◆ Instructions for the task
When a line of the material has the word "VBUS" in it, copy that line.

◆ Extracted records
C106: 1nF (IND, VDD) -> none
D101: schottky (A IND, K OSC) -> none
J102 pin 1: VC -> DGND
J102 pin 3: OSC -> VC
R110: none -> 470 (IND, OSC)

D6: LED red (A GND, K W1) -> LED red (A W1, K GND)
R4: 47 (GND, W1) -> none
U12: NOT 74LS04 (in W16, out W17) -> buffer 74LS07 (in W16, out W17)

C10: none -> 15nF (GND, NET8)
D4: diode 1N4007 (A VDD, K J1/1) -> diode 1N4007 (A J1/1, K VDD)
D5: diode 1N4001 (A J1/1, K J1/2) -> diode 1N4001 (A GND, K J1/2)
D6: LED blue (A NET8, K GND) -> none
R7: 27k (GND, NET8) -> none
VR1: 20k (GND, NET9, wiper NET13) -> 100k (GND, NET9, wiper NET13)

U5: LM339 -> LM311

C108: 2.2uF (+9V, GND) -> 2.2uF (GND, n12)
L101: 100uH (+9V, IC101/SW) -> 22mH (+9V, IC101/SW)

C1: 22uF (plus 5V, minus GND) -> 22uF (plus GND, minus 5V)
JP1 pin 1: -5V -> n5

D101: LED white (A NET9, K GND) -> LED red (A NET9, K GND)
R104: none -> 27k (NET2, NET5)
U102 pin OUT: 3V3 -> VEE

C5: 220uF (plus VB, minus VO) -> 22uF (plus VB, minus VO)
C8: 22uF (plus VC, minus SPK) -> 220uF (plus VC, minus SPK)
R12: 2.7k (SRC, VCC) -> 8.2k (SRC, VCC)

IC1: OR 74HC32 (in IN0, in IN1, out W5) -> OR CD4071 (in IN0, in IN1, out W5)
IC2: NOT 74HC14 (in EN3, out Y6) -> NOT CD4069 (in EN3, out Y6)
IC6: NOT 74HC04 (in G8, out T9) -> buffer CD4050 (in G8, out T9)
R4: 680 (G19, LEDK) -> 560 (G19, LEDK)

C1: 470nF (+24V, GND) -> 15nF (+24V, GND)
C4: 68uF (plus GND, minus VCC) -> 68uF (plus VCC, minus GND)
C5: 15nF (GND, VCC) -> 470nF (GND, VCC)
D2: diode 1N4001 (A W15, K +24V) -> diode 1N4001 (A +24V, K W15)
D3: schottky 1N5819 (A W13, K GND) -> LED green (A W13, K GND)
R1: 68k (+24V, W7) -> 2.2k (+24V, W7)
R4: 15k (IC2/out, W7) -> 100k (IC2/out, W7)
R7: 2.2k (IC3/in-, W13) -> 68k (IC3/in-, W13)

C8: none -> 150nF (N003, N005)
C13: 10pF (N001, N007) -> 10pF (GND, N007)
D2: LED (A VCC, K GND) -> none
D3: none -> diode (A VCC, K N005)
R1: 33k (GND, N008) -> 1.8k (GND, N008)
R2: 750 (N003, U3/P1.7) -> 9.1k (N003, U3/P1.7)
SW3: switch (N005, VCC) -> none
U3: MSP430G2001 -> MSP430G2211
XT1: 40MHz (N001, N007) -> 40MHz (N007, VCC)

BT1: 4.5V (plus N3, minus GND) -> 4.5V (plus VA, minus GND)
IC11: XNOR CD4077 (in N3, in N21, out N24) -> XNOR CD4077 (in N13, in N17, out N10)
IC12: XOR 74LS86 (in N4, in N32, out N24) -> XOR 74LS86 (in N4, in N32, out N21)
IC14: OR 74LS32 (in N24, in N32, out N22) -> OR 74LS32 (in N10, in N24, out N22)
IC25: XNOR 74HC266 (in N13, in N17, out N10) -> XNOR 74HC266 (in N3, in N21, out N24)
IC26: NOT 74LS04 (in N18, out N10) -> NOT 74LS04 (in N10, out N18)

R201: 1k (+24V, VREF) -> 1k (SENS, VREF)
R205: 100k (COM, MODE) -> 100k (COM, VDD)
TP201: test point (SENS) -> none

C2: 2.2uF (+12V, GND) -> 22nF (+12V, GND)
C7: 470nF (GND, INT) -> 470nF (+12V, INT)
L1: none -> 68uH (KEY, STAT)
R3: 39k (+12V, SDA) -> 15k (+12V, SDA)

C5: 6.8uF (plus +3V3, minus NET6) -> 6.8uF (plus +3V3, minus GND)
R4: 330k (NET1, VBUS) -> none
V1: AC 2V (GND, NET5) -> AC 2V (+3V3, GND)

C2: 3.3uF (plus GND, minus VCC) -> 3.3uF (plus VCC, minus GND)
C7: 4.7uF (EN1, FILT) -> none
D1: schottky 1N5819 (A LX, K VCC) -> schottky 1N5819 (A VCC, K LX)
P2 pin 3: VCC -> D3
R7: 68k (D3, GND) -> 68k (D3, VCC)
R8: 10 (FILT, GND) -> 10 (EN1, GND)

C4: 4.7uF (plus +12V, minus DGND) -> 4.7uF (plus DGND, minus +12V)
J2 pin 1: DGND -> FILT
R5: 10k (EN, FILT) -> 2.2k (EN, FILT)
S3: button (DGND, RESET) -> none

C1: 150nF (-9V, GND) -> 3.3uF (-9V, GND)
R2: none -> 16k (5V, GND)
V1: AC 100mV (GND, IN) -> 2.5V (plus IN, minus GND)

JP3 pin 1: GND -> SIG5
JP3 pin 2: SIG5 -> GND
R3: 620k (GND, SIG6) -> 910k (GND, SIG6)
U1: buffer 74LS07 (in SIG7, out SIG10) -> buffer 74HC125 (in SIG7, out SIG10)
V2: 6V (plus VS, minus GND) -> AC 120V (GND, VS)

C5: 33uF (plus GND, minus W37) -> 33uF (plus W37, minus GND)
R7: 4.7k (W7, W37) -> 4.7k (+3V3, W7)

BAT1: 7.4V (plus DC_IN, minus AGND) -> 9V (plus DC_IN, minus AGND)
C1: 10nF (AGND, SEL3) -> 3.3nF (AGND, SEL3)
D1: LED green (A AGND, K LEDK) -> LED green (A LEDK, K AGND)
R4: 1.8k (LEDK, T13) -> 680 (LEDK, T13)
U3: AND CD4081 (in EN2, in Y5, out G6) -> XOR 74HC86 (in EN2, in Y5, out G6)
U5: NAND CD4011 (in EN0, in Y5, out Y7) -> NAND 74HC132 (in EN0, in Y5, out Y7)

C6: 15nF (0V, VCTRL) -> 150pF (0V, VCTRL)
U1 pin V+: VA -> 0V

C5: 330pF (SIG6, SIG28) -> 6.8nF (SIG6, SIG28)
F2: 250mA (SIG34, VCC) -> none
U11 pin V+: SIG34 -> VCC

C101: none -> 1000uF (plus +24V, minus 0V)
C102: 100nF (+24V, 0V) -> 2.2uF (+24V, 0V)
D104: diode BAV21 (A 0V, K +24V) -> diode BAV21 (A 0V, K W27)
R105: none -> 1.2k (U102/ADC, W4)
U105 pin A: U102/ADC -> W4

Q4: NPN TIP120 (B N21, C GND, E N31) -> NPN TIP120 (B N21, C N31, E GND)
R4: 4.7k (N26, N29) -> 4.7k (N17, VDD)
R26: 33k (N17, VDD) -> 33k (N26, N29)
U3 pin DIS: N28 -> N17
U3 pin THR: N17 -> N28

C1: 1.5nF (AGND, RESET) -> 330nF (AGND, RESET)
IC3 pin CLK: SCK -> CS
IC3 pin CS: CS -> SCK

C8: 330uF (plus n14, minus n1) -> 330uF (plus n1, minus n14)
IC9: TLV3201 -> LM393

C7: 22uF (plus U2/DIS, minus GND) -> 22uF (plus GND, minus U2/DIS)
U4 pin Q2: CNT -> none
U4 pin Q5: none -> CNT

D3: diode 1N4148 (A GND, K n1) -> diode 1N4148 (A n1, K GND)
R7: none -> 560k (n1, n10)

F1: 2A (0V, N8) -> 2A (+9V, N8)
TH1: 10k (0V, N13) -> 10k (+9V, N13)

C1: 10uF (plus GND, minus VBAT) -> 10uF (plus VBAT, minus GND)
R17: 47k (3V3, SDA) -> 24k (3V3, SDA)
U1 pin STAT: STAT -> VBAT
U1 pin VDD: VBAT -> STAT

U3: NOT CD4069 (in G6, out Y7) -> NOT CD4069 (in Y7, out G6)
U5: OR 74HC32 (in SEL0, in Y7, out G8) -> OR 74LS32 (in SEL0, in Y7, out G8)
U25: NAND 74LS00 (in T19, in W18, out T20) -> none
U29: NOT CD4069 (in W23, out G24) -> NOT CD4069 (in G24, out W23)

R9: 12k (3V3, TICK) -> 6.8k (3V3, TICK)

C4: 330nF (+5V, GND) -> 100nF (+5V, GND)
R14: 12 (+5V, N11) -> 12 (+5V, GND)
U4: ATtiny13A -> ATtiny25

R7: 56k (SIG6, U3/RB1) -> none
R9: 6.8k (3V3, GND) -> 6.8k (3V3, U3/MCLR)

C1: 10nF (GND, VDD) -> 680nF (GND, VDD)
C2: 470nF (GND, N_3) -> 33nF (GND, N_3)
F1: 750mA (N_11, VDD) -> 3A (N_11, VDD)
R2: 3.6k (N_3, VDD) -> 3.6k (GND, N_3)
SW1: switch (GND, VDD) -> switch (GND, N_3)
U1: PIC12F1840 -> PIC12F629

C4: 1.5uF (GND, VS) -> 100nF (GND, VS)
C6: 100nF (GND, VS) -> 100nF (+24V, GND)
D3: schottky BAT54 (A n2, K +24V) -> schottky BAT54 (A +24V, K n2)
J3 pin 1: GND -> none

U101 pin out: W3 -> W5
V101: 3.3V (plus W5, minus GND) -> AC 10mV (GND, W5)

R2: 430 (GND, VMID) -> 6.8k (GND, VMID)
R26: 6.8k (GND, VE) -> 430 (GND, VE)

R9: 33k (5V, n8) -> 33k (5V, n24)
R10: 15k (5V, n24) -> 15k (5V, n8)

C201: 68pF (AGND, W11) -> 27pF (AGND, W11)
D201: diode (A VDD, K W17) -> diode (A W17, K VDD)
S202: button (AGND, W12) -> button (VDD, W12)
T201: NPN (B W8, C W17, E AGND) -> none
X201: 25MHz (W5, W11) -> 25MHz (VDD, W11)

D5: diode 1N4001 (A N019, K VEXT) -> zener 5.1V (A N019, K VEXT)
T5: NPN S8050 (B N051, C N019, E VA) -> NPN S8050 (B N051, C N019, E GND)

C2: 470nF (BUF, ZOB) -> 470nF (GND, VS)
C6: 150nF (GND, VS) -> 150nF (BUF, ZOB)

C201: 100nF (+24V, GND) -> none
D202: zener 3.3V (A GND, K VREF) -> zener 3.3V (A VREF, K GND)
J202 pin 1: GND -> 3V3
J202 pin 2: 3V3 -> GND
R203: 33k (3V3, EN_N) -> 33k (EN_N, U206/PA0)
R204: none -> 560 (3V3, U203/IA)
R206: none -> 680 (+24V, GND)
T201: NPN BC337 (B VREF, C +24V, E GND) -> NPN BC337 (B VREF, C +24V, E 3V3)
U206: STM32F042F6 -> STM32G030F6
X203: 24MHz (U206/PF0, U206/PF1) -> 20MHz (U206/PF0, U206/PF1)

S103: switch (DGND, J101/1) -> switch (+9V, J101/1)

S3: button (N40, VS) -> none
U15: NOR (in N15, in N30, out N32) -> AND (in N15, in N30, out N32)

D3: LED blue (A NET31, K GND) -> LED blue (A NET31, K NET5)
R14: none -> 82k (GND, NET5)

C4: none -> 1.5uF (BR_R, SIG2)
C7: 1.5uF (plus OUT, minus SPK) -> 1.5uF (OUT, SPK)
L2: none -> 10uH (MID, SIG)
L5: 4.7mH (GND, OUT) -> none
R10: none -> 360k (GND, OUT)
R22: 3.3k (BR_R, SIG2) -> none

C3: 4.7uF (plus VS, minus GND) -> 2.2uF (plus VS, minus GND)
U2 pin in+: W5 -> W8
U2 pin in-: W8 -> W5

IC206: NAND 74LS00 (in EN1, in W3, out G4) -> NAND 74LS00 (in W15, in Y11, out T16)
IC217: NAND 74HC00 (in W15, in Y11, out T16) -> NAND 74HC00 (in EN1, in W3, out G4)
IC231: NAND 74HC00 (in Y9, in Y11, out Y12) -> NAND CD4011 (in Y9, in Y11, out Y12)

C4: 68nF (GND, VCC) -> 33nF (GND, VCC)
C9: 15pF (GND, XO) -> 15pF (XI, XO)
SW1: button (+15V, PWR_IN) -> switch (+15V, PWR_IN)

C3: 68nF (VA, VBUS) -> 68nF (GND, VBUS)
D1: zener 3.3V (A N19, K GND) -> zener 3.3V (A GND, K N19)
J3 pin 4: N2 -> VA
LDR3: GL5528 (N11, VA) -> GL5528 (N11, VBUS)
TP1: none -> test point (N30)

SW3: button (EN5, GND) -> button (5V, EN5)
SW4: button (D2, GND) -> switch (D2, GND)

◆ Response to this exercise
R4: 330k (NET1, VBUS) -> none
C3: 68nF (VA, VBUS) -> 68nF (GND, VBUS)
LDR3: GL5528 (N11, VA) -> GL5528 (N11, VBUS)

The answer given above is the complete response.